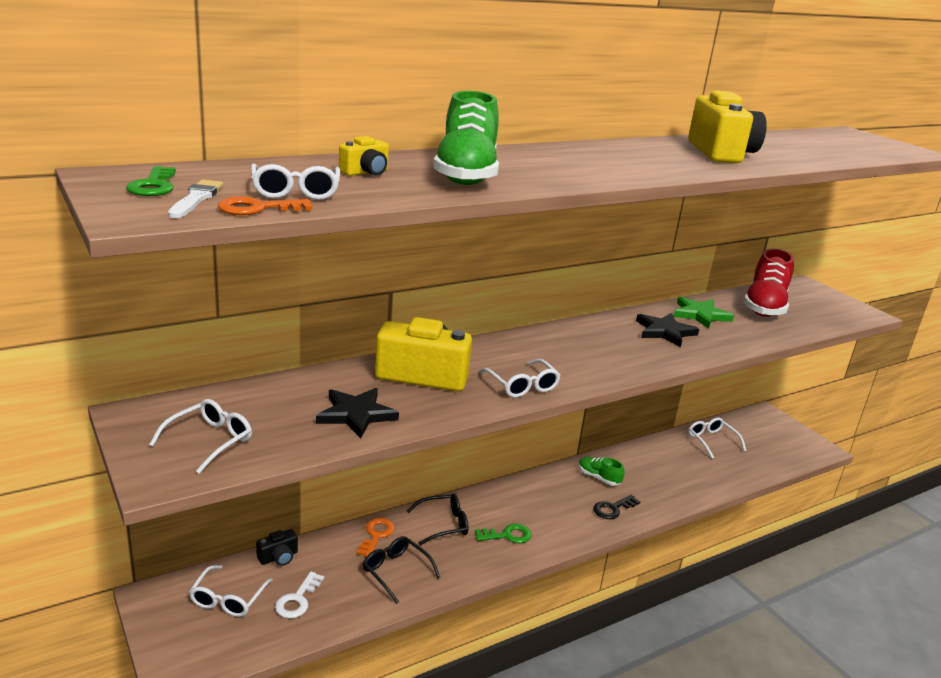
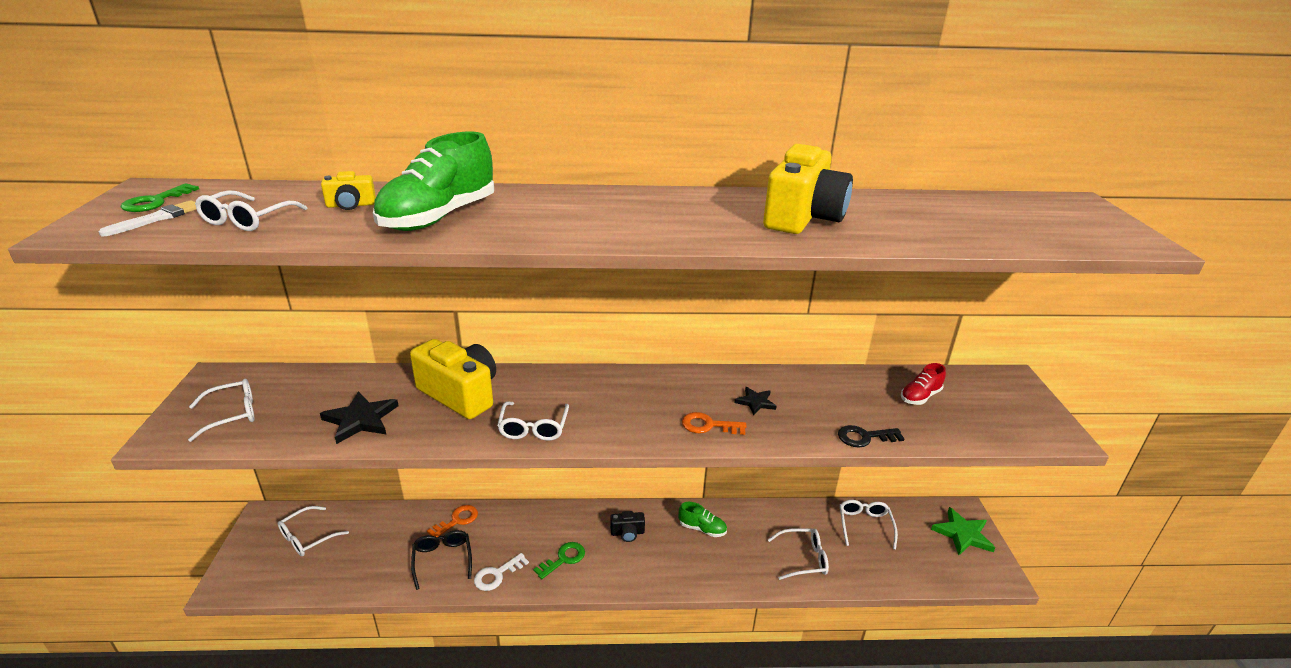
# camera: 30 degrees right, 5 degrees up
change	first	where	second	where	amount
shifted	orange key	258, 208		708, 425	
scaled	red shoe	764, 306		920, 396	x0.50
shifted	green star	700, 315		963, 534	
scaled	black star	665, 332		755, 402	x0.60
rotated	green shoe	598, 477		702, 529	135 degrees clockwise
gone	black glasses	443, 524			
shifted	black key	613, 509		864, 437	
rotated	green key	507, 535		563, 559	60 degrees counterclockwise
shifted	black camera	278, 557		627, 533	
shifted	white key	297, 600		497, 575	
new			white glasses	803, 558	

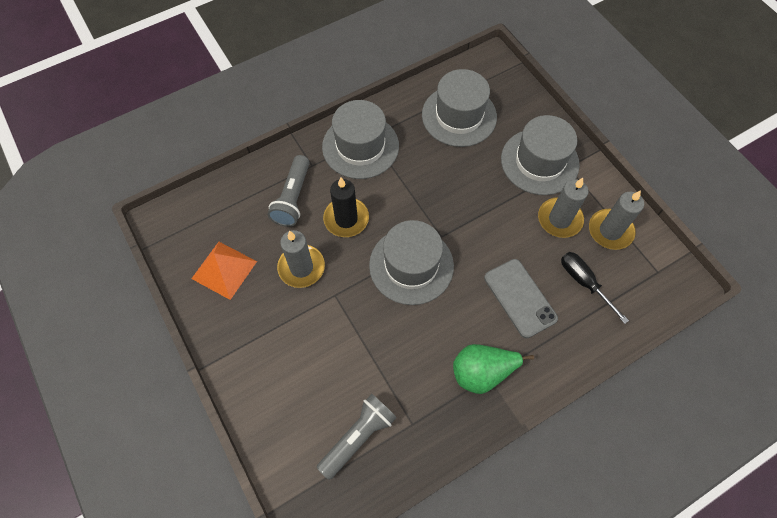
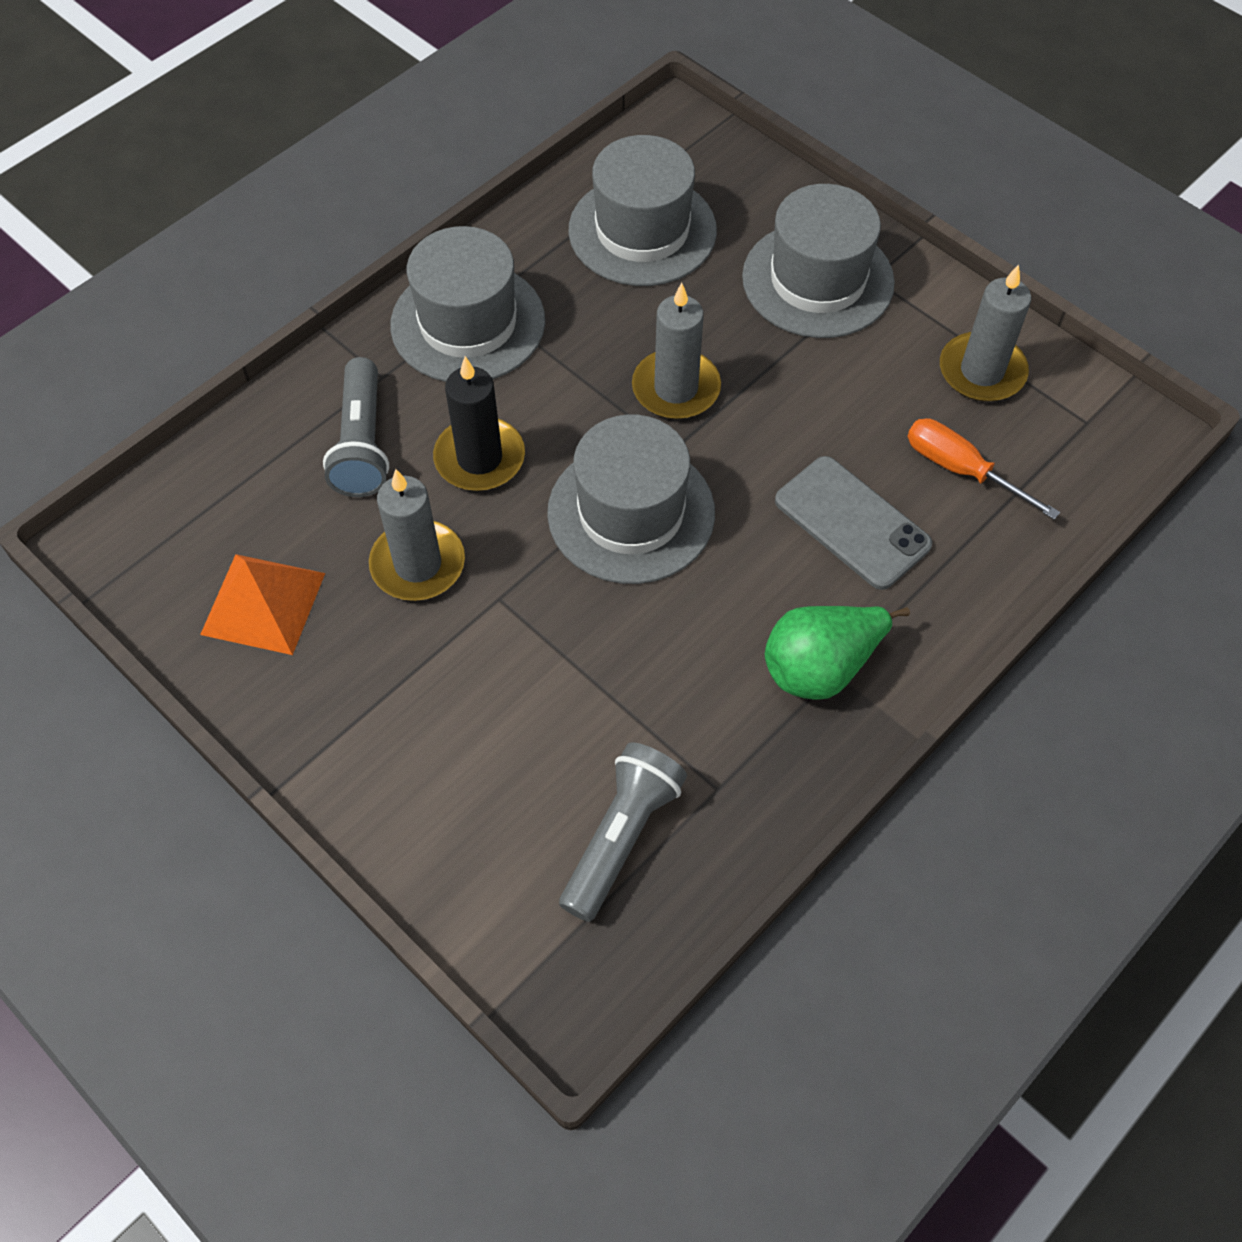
# camera: 15 degrees left, 5 degrees down
change	first	where	second	where	amount
shifted	grey candle	559, 219		676, 388	
repainted	black screwdriver	584, 282	orange screwdriver	961, 470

+++

**WHAT THE TASK REQUIRES**
Leave out the pictures and print every line of the data exactly.

**RESULT OF THIS EXERCISE**
# camera: 30 degrees right, 5 degrees up
change	first	where	second	where	amount
shifted	orange key	258, 208		708, 425	
scaled	red shoe	764, 306		920, 396	x0.50
shifted	green star	700, 315		963, 534	
scaled	black star	665, 332		755, 402	x0.60
rotated	green shoe	598, 477		702, 529	135 degrees clockwise
gone	black glasses	443, 524			
shifted	black key	613, 509		864, 437	
rotated	green key	507, 535		563, 559	60 degrees counterclockwise
shifted	black camera	278, 557		627, 533	
shifted	white key	297, 600		497, 575	
new			white glasses	803, 558	

# camera: 15 degrees left, 5 degrees down
change	first	where	second	where	amount
shifted	grey candle	559, 219		676, 388	
repainted	black screwdriver	584, 282	orange screwdriver	961, 470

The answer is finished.